_STATED GOAL_. Transcribe the listing word for word.
--- START OF RECORDS FOR PROCESSING ---
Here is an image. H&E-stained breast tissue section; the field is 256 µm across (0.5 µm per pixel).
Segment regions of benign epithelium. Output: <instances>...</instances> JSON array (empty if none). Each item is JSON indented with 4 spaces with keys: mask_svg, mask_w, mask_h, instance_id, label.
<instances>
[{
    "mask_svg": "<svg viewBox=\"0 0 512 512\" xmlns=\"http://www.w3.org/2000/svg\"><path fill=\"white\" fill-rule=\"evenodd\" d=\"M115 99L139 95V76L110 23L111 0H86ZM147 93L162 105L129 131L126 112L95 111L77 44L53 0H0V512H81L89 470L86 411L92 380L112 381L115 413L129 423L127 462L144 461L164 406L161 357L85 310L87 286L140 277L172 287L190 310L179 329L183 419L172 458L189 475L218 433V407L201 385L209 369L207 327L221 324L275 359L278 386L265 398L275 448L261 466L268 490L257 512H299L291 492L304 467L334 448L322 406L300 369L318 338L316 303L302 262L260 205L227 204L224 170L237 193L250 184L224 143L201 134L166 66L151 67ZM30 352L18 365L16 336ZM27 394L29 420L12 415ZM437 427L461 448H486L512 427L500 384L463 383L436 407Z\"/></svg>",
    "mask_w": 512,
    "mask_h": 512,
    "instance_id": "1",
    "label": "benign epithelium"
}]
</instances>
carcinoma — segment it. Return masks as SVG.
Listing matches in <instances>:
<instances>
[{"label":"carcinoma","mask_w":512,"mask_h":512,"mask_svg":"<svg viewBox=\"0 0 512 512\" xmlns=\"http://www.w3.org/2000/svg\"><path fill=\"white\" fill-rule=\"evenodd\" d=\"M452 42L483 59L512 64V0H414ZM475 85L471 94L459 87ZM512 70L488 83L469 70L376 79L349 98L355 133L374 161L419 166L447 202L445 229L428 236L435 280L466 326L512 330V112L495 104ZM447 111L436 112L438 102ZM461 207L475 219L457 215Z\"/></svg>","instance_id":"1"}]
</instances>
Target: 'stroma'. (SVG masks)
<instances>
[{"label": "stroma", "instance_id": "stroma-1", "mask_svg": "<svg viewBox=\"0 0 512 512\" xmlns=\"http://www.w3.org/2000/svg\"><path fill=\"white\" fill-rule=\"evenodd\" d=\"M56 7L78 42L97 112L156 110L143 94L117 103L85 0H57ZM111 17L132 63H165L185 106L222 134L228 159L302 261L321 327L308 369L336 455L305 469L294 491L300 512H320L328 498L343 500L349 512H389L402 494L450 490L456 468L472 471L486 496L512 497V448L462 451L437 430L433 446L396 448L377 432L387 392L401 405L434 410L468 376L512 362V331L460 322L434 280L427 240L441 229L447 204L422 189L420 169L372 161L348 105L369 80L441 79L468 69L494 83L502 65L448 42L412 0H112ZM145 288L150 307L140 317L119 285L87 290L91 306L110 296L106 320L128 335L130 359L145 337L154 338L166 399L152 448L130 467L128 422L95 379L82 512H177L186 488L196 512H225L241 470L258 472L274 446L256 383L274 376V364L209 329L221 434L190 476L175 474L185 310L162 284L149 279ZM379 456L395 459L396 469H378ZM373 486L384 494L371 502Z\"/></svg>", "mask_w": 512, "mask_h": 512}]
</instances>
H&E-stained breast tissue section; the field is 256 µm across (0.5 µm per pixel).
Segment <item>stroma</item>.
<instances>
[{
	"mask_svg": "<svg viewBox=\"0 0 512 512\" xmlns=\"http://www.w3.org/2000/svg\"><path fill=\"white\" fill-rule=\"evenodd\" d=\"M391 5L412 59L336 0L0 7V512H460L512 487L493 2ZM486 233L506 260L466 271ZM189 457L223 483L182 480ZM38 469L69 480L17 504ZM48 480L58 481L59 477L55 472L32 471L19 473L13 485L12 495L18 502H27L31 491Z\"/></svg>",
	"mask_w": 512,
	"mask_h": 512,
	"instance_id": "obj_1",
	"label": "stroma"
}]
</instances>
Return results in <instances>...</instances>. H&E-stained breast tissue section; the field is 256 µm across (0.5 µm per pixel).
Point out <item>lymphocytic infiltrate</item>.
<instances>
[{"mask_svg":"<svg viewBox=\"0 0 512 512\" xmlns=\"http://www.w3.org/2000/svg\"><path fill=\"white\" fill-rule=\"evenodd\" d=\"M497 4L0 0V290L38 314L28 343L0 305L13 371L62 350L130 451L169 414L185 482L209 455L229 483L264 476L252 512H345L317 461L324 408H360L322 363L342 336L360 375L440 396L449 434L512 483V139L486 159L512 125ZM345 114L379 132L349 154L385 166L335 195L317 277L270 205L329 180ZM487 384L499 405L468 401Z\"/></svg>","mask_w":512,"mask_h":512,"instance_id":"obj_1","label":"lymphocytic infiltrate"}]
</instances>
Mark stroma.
--- END OF RECORDS FOR PROCESSING ---
_FULL RESPONSE_.
Here is an image. H&E-stained breast tissue section; the field is 256 µm across (0.5 µm per pixel).
Segment regions of benign epithelium. Output: <instances>...</instances> JSON array (empty if none). Each item is JSON indented with 4 spaces with keys: mask_svg, mask_w, mask_h, instance_id, label.
<instances>
[{
    "mask_svg": "<svg viewBox=\"0 0 512 512\" xmlns=\"http://www.w3.org/2000/svg\"><path fill=\"white\" fill-rule=\"evenodd\" d=\"M115 99L139 95V76L110 23L111 0H86ZM147 93L162 105L129 131L126 112L95 111L77 44L53 0H0V512H81L89 470L86 411L92 380L112 381L115 413L129 423L127 462L144 461L164 406L161 357L85 310L87 286L140 277L172 287L190 310L179 329L183 419L172 458L189 475L218 433V407L201 385L209 369L207 327L221 324L275 359L278 386L265 398L275 448L261 466L268 490L257 512H299L291 492L304 467L334 448L322 406L300 369L318 338L316 303L302 262L260 205L227 204L224 170L237 193L250 184L224 143L201 134L166 66L151 67ZM30 352L18 365L16 336ZM27 394L29 420L12 415ZM437 427L461 448H486L512 427L500 384L463 383L436 407Z\"/></svg>",
    "mask_w": 512,
    "mask_h": 512,
    "instance_id": "1",
    "label": "benign epithelium"
}]
</instances>
carcinoma — segment it. Return masks as SVG.
Listing matches in <instances>:
<instances>
[{"label":"carcinoma","mask_w":512,"mask_h":512,"mask_svg":"<svg viewBox=\"0 0 512 512\" xmlns=\"http://www.w3.org/2000/svg\"><path fill=\"white\" fill-rule=\"evenodd\" d=\"M452 42L483 59L512 64V0H414ZM475 85L471 94L459 87ZM512 70L488 83L469 70L376 79L349 98L355 133L374 161L419 166L447 202L445 229L428 236L435 280L466 326L512 330V112L495 104ZM447 111L436 112L438 102ZM461 207L475 219L457 215Z\"/></svg>","instance_id":"1"}]
</instances>
Target: 'stroma'. (SVG masks)
<instances>
[{"label": "stroma", "instance_id": "stroma-1", "mask_svg": "<svg viewBox=\"0 0 512 512\" xmlns=\"http://www.w3.org/2000/svg\"><path fill=\"white\" fill-rule=\"evenodd\" d=\"M56 7L78 42L97 112L156 110L143 94L117 103L85 0H57ZM111 17L132 63H165L185 106L222 134L228 159L302 261L321 327L308 369L336 455L305 469L294 491L300 512H320L328 498L343 500L349 512H389L402 494L450 490L456 468L472 471L486 496L512 497V448L462 451L437 430L433 446L396 448L377 432L387 392L401 405L434 410L468 376L512 362V331L460 322L434 280L427 240L441 229L447 204L422 189L420 169L372 161L348 105L369 80L441 79L468 69L494 83L502 65L448 42L412 0H112ZM145 288L150 307L140 317L119 285L87 290L91 306L110 296L106 320L128 335L130 359L145 337L154 338L166 399L152 448L130 467L128 422L95 379L82 512H177L186 488L196 512H225L241 470L258 472L274 446L256 383L274 376V364L209 329L221 434L190 476L175 474L185 310L162 284L149 279ZM379 456L395 459L396 469H378ZM373 486L384 494L371 502Z\"/></svg>", "mask_w": 512, "mask_h": 512}]
</instances>
H&E-stained breast tissue section; the field is 256 µm across (0.5 µm per pixel).
Segment <item>stroma</item>.
<instances>
[{
	"mask_svg": "<svg viewBox=\"0 0 512 512\" xmlns=\"http://www.w3.org/2000/svg\"><path fill=\"white\" fill-rule=\"evenodd\" d=\"M391 5L412 59L336 0L0 7V512H460L512 487L493 2ZM486 233L506 260L466 271ZM189 457L223 483L182 480ZM38 469L69 480L17 504ZM48 480L58 481L59 477L55 472L32 471L19 473L13 485L12 495L18 502H27L31 491Z\"/></svg>",
	"mask_w": 512,
	"mask_h": 512,
	"instance_id": "obj_1",
	"label": "stroma"
}]
</instances>
Return results in <instances>...</instances>. H&E-stained breast tissue section; the field is 256 µm across (0.5 µm per pixel).
Point out <item>lymphocytic infiltrate</item>.
<instances>
[{"mask_svg":"<svg viewBox=\"0 0 512 512\" xmlns=\"http://www.w3.org/2000/svg\"><path fill=\"white\" fill-rule=\"evenodd\" d=\"M497 4L0 0V290L38 314L28 343L0 305L13 371L62 350L130 451L169 414L185 482L209 455L229 483L264 476L252 512H345L317 461L324 408H360L322 363L342 336L360 375L440 396L449 434L512 483V139L486 159L512 125ZM345 114L379 132L349 154L385 166L335 195L317 277L270 205L329 180ZM487 384L499 405L468 401Z\"/></svg>","mask_w":512,"mask_h":512,"instance_id":"obj_1","label":"lymphocytic infiltrate"}]
</instances>
Mark stroma.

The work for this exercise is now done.